What you are asked to do: Restate verbatim the span of lines below between the line with "(248, 221) = (149, 580): green" and the line with "camera: 40 degrees right, 5 degrees down", including those two lines, and only that span.

Recorded data:

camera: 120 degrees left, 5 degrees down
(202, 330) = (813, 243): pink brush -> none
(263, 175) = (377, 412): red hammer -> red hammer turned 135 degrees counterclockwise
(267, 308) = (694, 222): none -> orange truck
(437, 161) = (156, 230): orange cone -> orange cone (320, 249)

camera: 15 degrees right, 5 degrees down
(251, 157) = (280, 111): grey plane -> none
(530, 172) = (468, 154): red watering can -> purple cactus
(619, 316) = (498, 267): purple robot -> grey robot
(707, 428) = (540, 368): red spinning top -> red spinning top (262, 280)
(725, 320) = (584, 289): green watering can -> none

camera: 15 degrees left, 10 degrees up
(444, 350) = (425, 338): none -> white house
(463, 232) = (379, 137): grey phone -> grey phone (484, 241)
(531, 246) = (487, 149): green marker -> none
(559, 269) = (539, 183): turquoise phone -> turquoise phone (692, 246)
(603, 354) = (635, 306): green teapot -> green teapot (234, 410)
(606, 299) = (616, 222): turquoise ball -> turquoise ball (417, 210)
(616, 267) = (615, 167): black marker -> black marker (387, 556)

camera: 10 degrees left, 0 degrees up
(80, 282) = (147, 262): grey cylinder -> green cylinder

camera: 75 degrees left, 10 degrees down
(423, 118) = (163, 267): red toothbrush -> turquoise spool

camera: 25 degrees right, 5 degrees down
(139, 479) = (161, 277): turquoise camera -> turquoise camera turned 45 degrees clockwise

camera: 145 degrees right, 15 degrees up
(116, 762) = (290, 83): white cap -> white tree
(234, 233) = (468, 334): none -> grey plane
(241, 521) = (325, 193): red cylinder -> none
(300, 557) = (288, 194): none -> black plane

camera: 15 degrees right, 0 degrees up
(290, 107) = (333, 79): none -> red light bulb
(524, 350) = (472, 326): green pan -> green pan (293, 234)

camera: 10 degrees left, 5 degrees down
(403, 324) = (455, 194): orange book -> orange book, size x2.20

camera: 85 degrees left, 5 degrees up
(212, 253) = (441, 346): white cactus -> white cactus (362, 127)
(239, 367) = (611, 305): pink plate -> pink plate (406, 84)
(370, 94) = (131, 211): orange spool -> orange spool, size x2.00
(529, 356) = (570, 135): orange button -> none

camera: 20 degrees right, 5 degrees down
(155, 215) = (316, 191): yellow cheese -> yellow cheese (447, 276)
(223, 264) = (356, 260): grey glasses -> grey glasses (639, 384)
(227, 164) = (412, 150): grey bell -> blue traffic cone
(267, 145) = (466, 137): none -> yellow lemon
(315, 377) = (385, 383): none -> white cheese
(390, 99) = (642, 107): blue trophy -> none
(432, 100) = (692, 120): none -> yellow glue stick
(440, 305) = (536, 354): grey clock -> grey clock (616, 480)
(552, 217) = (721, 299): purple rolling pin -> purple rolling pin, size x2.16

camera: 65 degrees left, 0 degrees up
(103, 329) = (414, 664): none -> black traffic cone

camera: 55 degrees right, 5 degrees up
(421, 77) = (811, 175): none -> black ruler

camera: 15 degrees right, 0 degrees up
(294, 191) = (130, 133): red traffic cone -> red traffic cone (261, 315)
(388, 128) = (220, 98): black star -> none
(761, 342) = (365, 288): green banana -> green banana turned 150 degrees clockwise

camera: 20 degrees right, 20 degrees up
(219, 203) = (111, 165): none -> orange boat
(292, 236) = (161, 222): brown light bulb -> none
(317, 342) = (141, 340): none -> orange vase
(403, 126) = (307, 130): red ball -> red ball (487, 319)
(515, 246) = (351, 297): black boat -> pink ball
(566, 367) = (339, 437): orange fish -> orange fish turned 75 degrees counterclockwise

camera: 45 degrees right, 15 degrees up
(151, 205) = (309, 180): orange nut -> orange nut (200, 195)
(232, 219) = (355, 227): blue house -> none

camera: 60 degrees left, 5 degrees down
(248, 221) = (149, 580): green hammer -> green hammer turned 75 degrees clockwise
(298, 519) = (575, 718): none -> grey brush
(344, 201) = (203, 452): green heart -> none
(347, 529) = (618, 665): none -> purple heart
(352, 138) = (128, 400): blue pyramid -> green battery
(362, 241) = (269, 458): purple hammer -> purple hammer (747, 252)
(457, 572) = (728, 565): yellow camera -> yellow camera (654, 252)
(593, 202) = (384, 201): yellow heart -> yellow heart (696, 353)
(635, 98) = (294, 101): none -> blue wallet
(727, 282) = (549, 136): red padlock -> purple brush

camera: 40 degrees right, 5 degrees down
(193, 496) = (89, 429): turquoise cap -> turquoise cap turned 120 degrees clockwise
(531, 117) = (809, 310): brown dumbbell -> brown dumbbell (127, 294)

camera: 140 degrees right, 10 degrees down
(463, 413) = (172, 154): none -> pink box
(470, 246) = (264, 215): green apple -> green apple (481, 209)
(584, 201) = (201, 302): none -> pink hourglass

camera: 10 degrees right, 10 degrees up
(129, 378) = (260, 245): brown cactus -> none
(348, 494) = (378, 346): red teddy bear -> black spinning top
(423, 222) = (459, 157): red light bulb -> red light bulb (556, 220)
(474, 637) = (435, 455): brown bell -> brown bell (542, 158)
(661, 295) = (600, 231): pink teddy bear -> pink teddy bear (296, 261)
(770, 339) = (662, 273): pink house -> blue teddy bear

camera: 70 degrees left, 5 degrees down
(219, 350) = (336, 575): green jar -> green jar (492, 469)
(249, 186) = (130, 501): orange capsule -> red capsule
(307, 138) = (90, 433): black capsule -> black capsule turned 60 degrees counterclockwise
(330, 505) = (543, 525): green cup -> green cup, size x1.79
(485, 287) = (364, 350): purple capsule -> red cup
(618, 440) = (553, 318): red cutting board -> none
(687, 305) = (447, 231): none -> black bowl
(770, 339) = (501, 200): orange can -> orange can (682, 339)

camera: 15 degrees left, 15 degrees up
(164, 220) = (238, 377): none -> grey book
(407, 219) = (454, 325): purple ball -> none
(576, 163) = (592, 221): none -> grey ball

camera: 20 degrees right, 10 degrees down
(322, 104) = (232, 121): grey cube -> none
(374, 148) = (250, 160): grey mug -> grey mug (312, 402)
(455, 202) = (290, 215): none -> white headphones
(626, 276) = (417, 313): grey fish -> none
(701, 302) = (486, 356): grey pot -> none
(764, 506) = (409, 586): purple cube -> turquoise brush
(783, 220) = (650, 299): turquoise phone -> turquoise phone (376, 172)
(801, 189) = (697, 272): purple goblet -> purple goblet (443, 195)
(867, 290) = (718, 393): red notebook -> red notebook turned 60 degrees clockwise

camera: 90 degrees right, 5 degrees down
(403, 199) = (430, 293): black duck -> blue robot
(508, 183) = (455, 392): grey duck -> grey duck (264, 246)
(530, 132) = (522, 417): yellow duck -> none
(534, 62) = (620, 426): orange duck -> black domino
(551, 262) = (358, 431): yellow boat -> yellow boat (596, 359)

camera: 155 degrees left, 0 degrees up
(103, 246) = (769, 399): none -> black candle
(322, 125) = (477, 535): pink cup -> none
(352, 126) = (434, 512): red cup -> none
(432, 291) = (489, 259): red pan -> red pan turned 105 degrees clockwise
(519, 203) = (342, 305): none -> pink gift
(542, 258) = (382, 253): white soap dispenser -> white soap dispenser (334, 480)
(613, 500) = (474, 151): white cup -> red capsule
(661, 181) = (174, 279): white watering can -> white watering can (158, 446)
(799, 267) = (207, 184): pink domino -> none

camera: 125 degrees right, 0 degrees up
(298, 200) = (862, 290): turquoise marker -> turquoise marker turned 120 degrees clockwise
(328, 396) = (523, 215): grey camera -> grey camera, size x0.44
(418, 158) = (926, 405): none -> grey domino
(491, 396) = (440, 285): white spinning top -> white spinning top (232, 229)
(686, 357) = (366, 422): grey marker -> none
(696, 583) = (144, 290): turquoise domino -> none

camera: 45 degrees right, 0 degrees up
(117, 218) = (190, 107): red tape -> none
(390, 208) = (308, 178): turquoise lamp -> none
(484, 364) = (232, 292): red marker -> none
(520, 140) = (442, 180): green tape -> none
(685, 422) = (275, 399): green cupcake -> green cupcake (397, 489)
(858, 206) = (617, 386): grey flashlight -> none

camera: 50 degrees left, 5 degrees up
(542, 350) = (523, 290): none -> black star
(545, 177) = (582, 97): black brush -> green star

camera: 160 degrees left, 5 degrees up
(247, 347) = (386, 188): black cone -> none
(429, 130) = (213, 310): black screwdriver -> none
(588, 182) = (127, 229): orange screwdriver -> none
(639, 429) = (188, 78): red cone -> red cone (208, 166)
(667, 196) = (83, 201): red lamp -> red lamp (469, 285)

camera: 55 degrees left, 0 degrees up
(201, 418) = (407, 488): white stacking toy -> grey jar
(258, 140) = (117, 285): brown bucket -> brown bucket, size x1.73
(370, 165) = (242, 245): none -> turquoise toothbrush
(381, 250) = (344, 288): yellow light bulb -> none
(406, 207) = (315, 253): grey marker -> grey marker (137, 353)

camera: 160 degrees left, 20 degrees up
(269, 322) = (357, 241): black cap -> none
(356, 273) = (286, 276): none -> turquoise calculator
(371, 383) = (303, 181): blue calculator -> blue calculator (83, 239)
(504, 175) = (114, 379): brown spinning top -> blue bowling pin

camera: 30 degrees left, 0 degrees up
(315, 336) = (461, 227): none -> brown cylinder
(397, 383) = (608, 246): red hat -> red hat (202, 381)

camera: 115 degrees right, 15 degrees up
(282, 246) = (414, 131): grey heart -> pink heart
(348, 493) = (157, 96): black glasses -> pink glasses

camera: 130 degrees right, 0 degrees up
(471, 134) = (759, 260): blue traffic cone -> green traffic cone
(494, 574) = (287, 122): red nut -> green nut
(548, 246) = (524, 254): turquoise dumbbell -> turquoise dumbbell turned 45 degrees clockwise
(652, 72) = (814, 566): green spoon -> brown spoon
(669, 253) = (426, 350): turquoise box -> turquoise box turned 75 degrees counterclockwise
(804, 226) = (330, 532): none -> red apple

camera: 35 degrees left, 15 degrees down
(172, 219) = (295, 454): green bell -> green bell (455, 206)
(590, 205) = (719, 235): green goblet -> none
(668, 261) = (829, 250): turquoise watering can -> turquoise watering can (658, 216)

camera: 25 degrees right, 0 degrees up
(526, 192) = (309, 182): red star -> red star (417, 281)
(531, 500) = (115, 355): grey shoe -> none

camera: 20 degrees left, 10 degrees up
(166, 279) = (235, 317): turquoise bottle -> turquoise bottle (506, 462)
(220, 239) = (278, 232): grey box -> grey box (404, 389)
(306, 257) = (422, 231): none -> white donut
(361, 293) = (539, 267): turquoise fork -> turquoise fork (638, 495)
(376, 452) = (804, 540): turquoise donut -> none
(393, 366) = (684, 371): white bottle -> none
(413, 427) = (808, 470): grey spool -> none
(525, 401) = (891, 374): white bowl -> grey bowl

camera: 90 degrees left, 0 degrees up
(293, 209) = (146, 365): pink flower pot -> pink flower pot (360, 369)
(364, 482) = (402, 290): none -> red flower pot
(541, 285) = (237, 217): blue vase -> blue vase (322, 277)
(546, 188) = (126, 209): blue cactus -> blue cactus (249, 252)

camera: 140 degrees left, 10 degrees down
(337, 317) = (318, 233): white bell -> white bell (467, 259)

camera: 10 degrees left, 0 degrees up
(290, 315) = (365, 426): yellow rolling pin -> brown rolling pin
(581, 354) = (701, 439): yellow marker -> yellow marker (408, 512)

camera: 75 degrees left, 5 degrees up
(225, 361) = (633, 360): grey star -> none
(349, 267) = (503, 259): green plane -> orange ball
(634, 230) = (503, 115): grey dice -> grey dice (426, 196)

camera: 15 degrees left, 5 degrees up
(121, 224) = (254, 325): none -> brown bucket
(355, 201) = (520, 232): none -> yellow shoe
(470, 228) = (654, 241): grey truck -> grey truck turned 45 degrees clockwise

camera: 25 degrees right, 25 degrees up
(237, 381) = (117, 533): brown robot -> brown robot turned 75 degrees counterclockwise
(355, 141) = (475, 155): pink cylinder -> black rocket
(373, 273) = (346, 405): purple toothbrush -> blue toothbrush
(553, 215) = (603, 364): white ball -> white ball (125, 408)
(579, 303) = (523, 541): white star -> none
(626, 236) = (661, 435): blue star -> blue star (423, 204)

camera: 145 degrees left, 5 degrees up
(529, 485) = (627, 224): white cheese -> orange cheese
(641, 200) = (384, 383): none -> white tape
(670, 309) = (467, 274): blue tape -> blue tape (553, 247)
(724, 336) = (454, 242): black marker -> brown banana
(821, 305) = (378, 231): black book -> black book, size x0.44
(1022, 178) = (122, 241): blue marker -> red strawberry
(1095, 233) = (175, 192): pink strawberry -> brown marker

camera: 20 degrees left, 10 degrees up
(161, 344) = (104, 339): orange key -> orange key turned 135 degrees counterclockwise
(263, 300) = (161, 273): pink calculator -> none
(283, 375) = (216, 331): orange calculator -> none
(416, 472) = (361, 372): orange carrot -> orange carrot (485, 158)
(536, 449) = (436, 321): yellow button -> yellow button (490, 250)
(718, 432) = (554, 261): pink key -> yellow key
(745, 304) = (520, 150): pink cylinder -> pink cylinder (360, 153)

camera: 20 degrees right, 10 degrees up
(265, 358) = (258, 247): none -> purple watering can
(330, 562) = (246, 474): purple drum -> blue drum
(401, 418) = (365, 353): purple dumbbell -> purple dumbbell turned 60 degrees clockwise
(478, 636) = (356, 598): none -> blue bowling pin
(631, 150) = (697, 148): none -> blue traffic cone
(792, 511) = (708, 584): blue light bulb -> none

Answer for the task:
(248, 221) = (149, 580): green hammer -> green hammer turned 75 degrees clockwise
(298, 519) = (575, 718): none -> grey brush
(344, 201) = (203, 452): green heart -> none
(347, 529) = (618, 665): none -> purple heart
(352, 138) = (128, 400): blue pyramid -> green battery
(362, 241) = (269, 458): purple hammer -> purple hammer (747, 252)
(457, 572) = (728, 565): yellow camera -> yellow camera (654, 252)
(593, 202) = (384, 201): yellow heart -> yellow heart (696, 353)
(635, 98) = (294, 101): none -> blue wallet
(727, 282) = (549, 136): red padlock -> purple brush

camera: 40 degrees right, 5 degrees down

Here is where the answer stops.